Information shown:
------------------------

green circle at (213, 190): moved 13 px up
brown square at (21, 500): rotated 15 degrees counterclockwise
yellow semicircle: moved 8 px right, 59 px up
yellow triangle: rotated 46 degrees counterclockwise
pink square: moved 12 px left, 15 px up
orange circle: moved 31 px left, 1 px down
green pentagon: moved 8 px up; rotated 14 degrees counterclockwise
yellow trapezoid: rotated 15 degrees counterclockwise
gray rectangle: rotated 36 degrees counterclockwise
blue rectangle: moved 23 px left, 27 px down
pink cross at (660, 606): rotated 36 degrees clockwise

------------------------

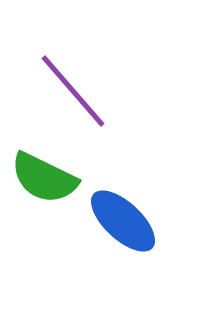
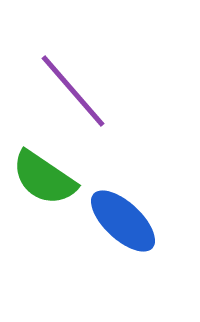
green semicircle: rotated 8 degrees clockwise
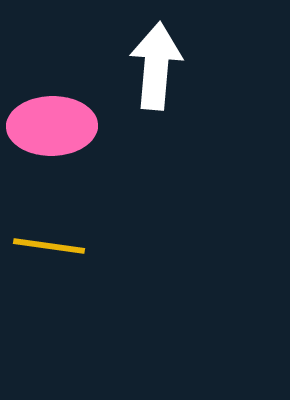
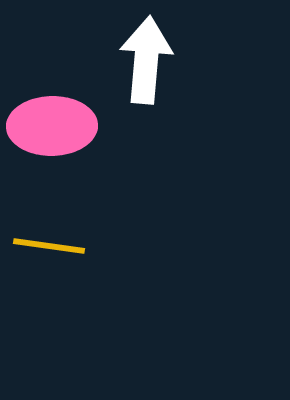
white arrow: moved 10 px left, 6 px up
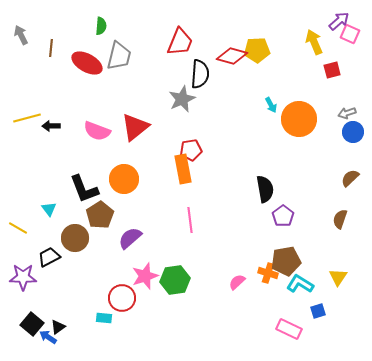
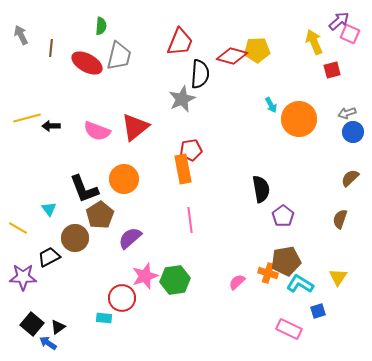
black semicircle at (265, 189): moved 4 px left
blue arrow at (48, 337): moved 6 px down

------------------------

Work request: Out of the entries above, write out only the lines between the line holding "gray rectangle: rotated" and the line holding "pink cross at", inclusive, each exactly as given.

Solution to this problem:
gray rectangle: rotated 36 degrees counterclockwise
blue rectangle: moved 23 px left, 27 px down
pink cross at (660, 606): rotated 36 degrees clockwise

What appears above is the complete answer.